- _TASK TO CARRY OUT_
Repeat exactly the lines from the one containing "(119, 236) = (203, 259): orange" through the last line of the records below, both included, and nothing else.
(MATERIAL FOR THE TASK begins)
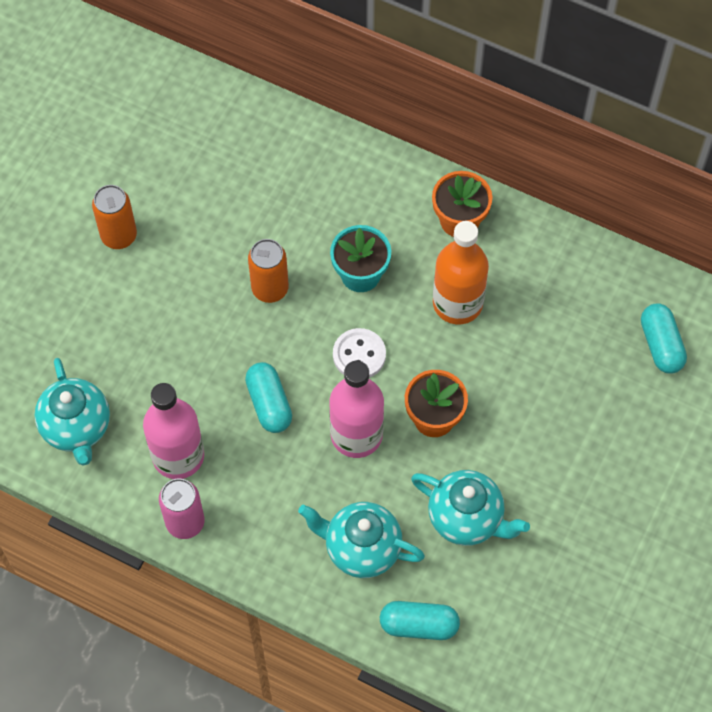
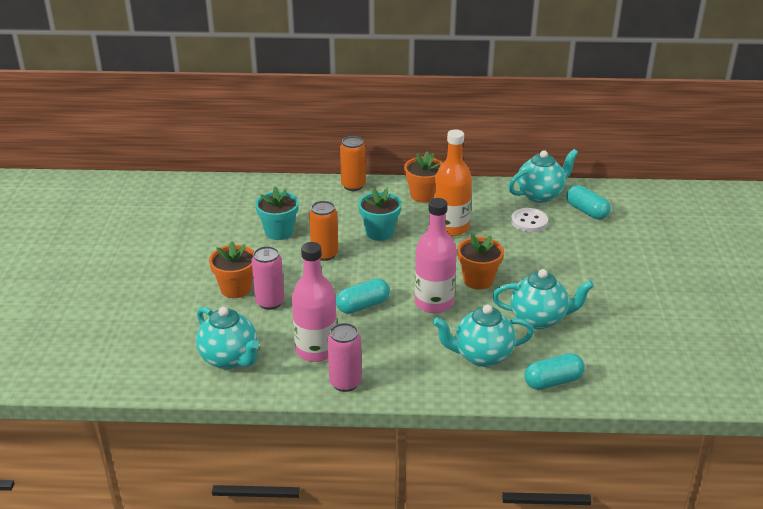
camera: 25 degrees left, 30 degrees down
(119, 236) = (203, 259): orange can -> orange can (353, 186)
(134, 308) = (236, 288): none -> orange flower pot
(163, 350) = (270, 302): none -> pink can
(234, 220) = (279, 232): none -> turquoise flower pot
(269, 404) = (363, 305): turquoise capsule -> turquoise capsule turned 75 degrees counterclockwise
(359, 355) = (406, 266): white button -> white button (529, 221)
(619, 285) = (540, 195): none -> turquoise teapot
(MATERIAL FOR THE TASK ends)
- _EXERCISE RESPONSE_
(119, 236) = (203, 259): orange can -> orange can (353, 186)
(134, 308) = (236, 288): none -> orange flower pot
(163, 350) = (270, 302): none -> pink can
(234, 220) = (279, 232): none -> turquoise flower pot
(269, 404) = (363, 305): turquoise capsule -> turquoise capsule turned 75 degrees counterclockwise
(359, 355) = (406, 266): white button -> white button (529, 221)
(619, 285) = (540, 195): none -> turquoise teapot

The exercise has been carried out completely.